**Provided material**
──────────
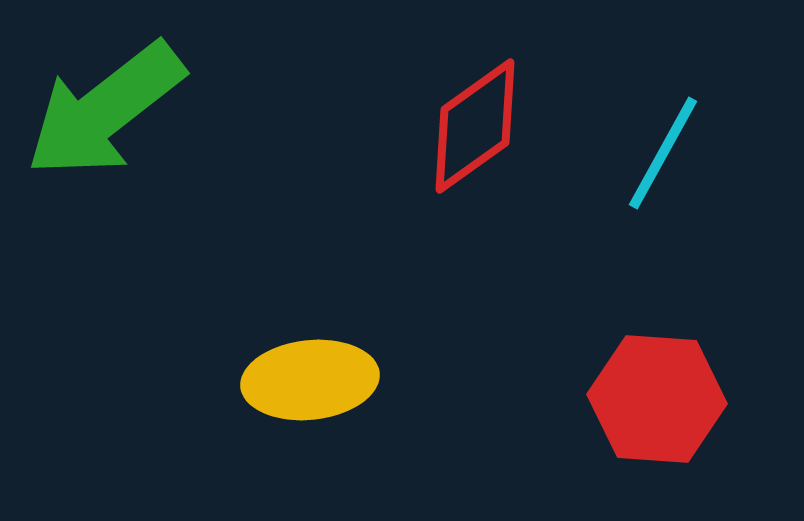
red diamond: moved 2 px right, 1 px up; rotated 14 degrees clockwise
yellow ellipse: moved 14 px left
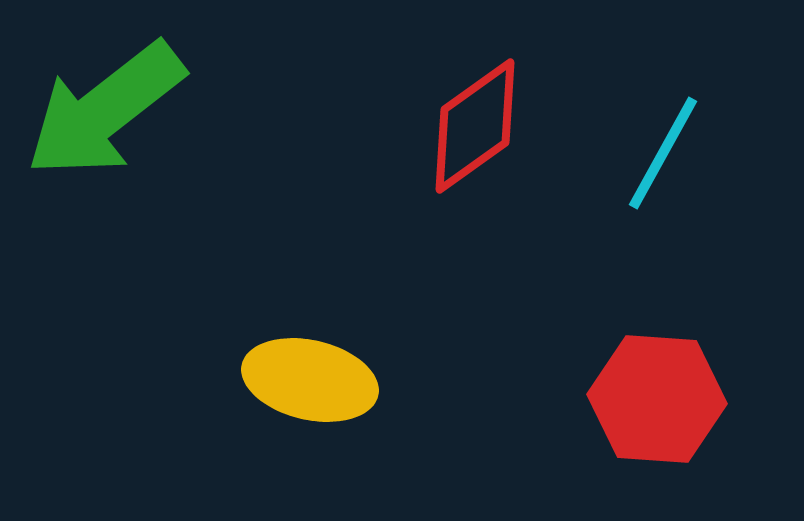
yellow ellipse: rotated 19 degrees clockwise
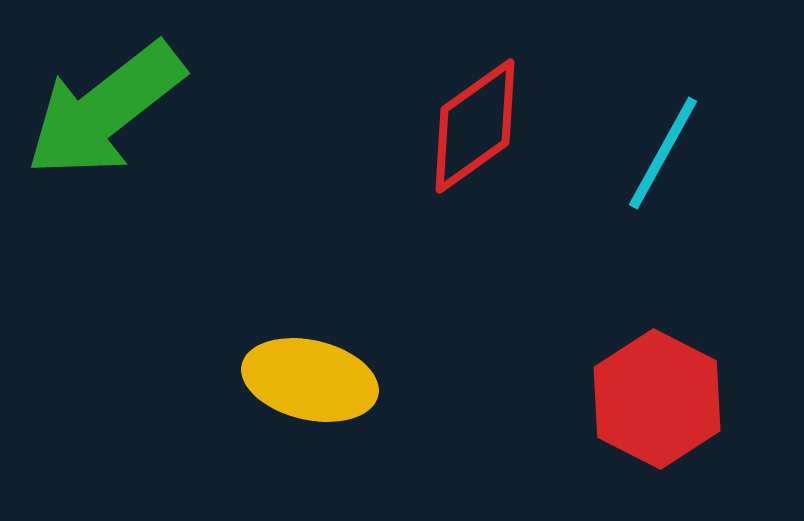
red hexagon: rotated 23 degrees clockwise
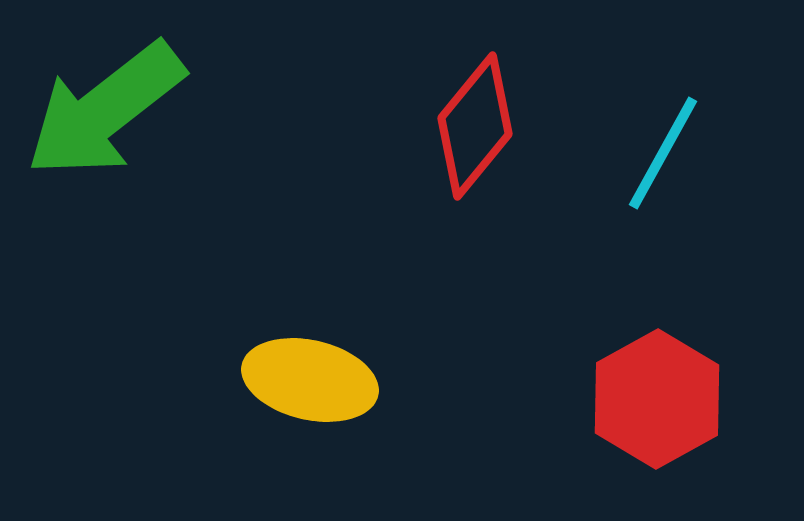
red diamond: rotated 15 degrees counterclockwise
red hexagon: rotated 4 degrees clockwise
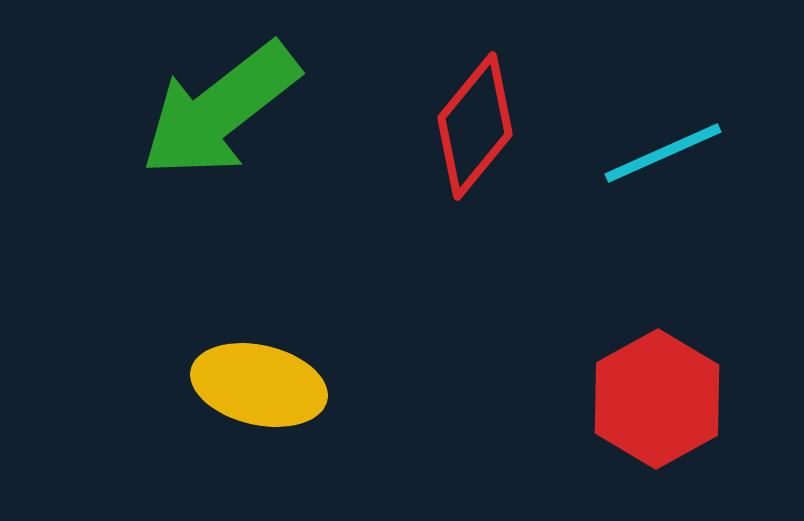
──────────
**Problem to work on**
Rename "hexagon" as "octagon" in the data, starting with the line that contains "red hexagon: rotated 23 degrees clockwise" and going on through the end, and write out those lines with everything else unchanged. Leave the pictures out of your answer.

**Exercise output**
red octagon: rotated 23 degrees clockwise
red diamond: rotated 15 degrees counterclockwise
red octagon: rotated 4 degrees clockwise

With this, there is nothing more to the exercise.